### What you have to do
Check each line below for "tree" and report how many have it, nothing else.

### Data listing

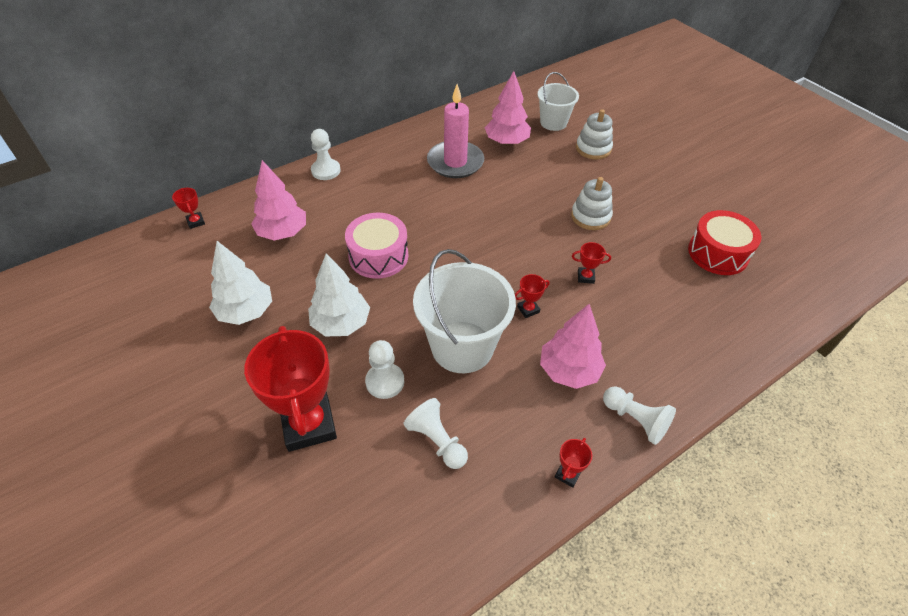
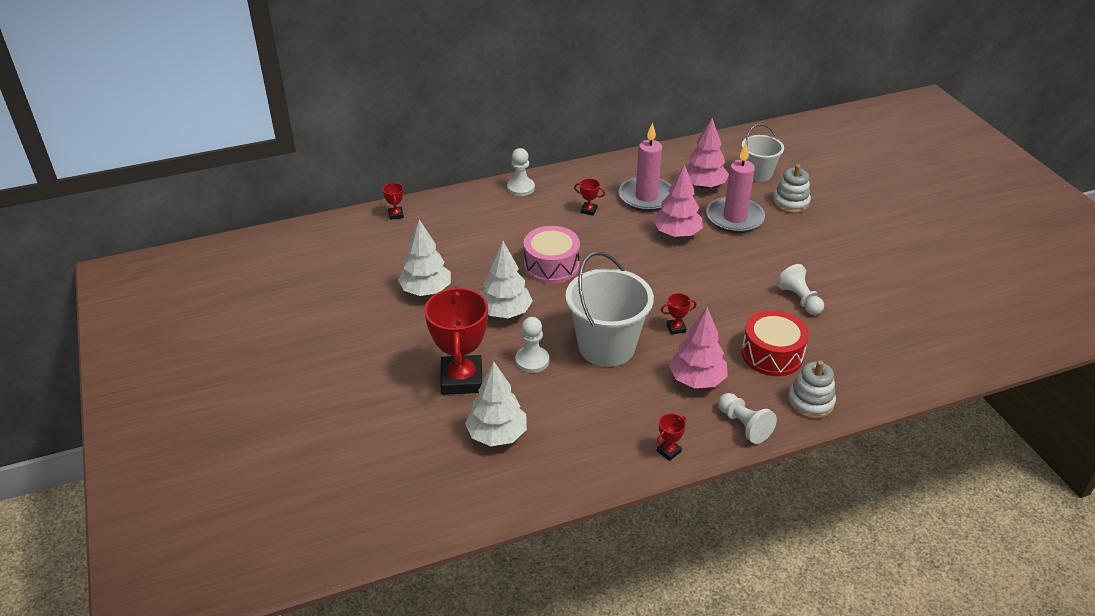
camera: 15 degrees right, 10 degrees down
(282, 233) = (470, 234): pink tree -> pink tree (677, 234)
(367, 496) = (497, 435): none -> white tree
(437, 441) = (564, 409): white pawn -> white pawn (799, 299)
(546, 172) = (734, 218): none -> pink candle
(585, 277) = (740, 311): red trophy -> red trophy (588, 210)
(590, 216) = (764, 262): white stacking toy -> white stacking toy (810, 402)
(718, 253) = (881, 312): red drum -> red drum (772, 354)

### Answer
2